Task to complete: Locate the word "green" in the data below, then copy every line that holds it.

Object tracking records:
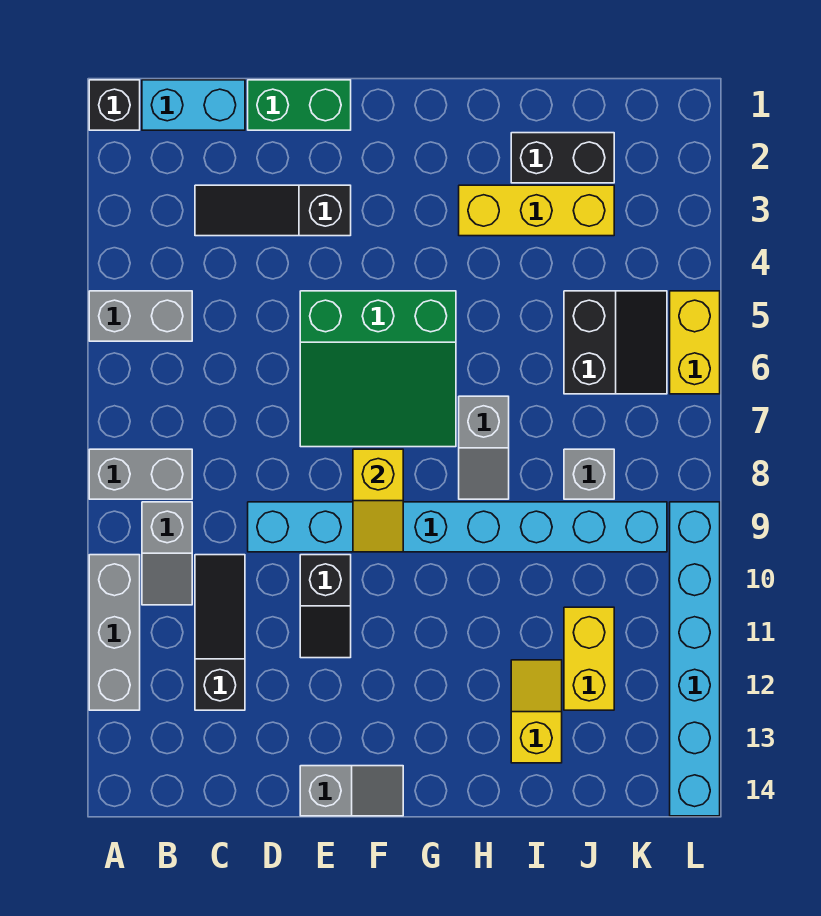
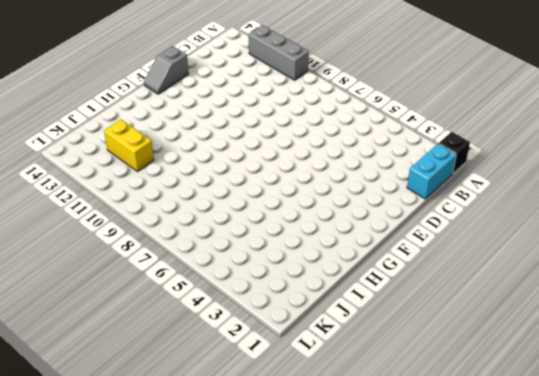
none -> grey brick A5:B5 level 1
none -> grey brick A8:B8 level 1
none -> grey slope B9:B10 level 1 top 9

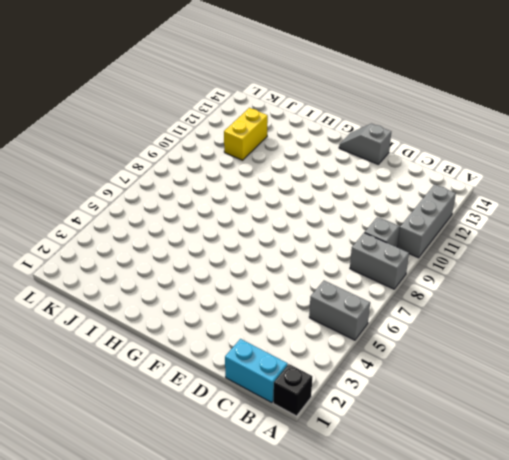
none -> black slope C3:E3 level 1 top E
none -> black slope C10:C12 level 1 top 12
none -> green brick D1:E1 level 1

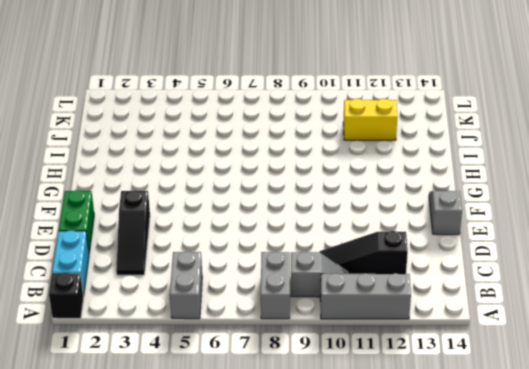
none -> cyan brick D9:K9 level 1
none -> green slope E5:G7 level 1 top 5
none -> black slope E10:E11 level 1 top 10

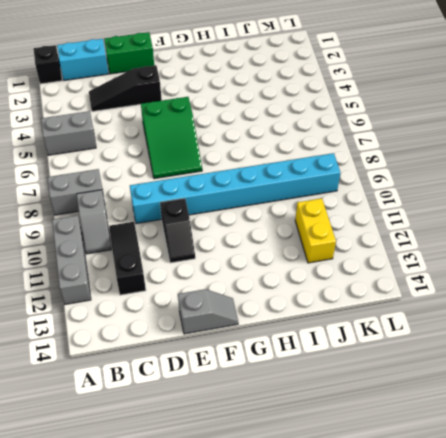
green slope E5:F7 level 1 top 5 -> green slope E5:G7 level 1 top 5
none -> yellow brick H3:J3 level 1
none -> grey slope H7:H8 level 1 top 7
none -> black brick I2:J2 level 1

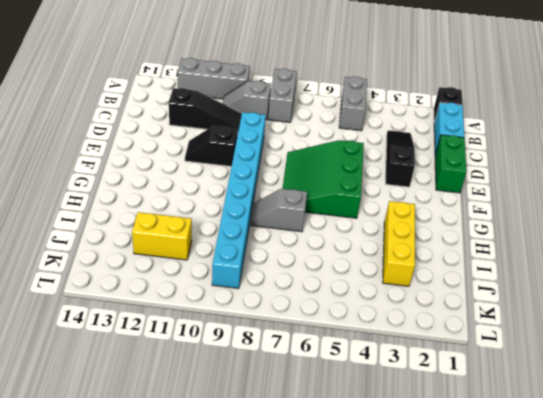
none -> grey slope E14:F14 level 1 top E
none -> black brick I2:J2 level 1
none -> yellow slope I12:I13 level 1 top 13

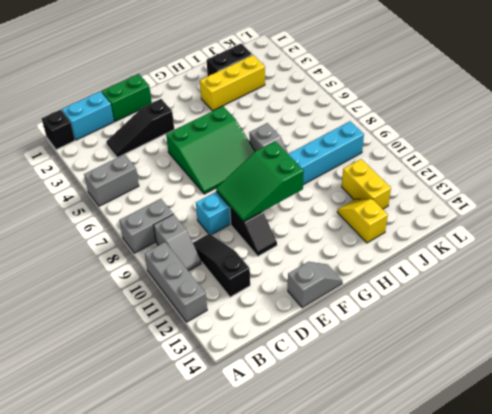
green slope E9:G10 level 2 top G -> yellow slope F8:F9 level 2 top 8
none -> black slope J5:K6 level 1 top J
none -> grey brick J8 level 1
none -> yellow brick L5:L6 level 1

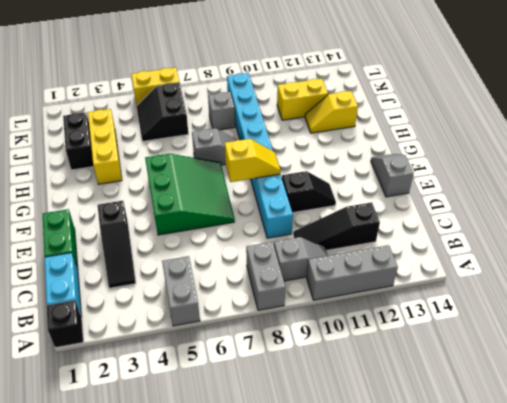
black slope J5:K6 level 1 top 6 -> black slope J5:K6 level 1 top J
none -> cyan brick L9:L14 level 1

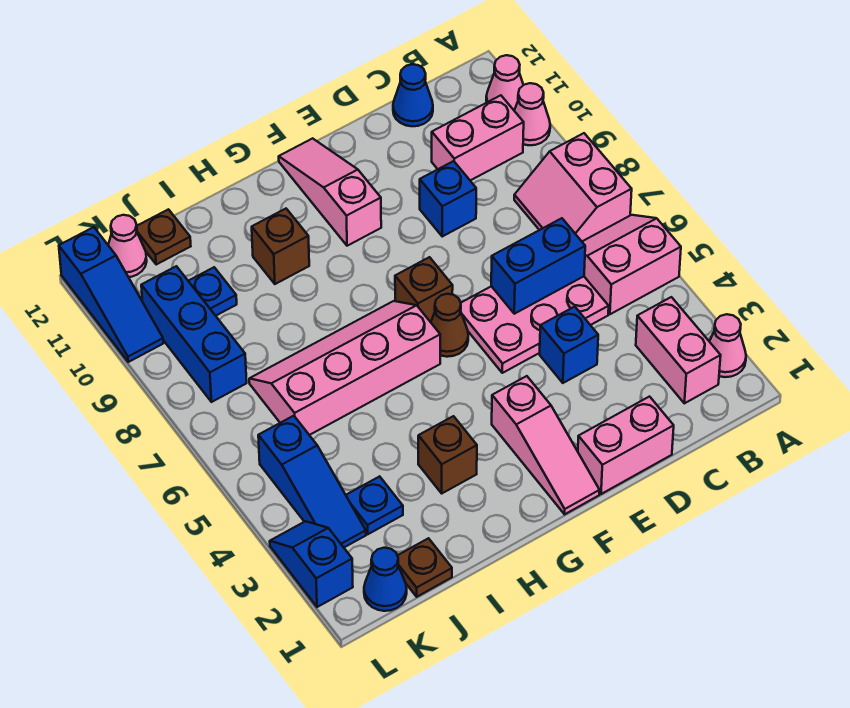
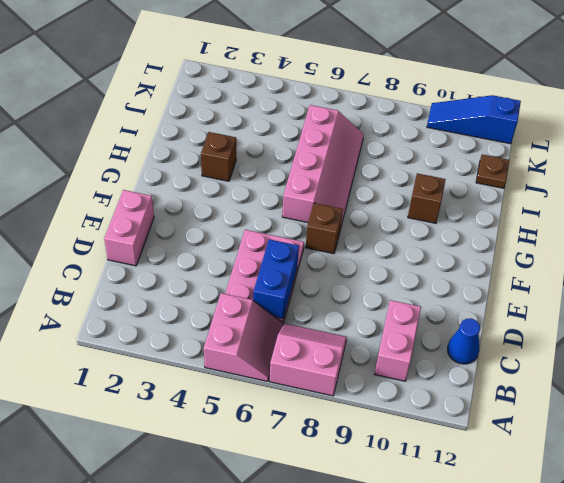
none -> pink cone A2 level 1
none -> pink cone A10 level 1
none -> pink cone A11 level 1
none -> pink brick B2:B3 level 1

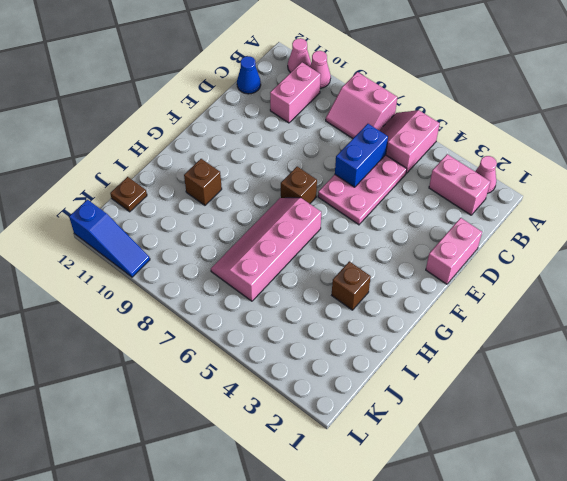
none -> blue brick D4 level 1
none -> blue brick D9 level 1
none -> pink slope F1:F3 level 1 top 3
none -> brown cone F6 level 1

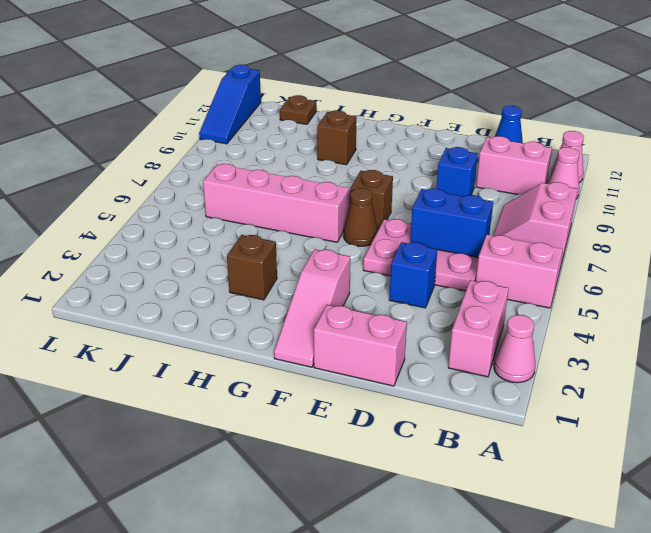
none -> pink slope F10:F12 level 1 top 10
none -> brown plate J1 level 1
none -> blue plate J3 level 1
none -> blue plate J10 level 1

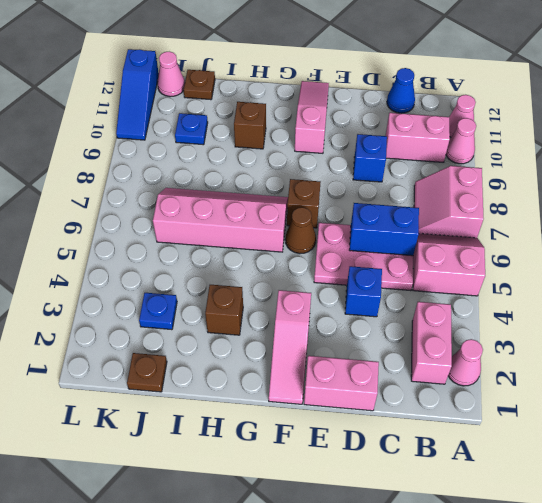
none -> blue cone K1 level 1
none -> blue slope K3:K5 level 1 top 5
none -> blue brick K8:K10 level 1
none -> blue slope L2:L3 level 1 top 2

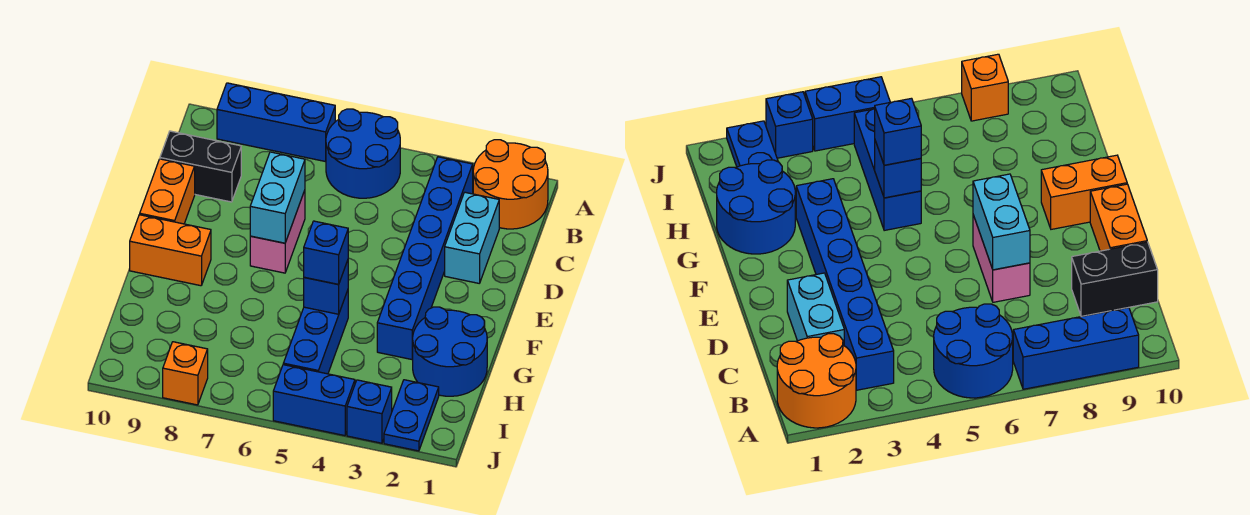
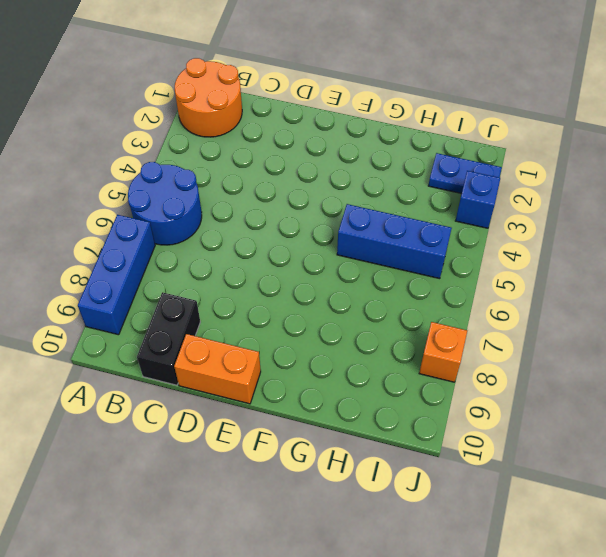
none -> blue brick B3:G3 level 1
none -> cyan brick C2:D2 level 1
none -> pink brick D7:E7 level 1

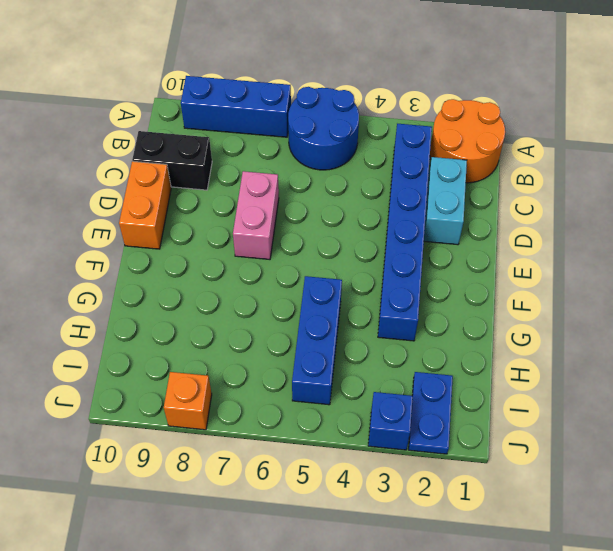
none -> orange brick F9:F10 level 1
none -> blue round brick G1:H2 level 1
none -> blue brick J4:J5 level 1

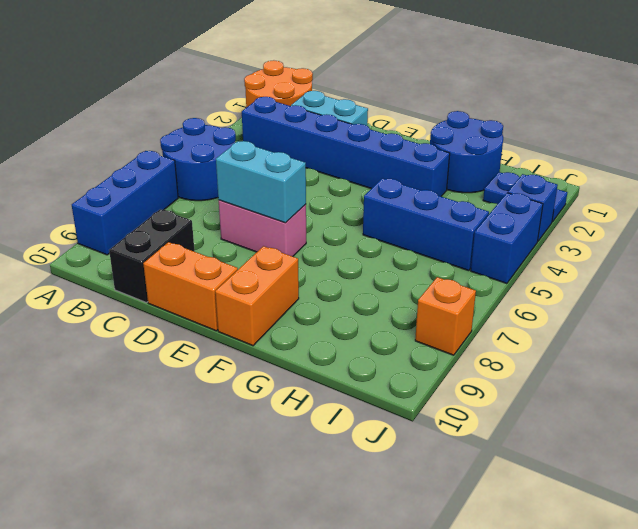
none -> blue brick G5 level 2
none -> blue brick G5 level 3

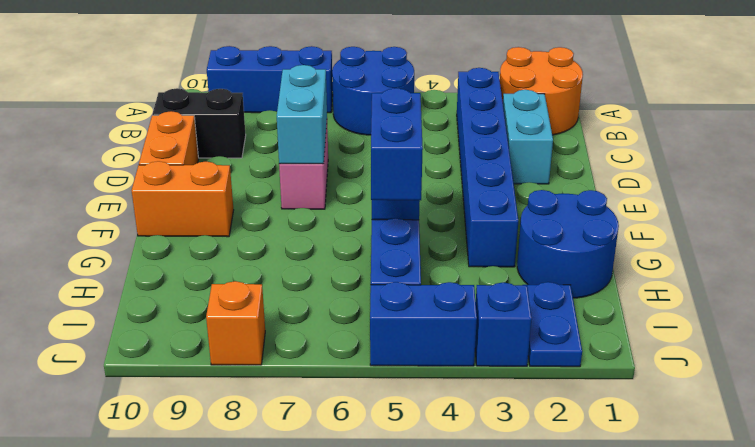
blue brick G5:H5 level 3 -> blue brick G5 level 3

Expected output:
none -> green brick D1:E1 level 1
none -> green slope E5:G7 level 1 top 5
green slope E5:F7 level 1 top 5 -> green slope E5:G7 level 1 top 5
green slope E9:G10 level 2 top G -> yellow slope F8:F9 level 2 top 8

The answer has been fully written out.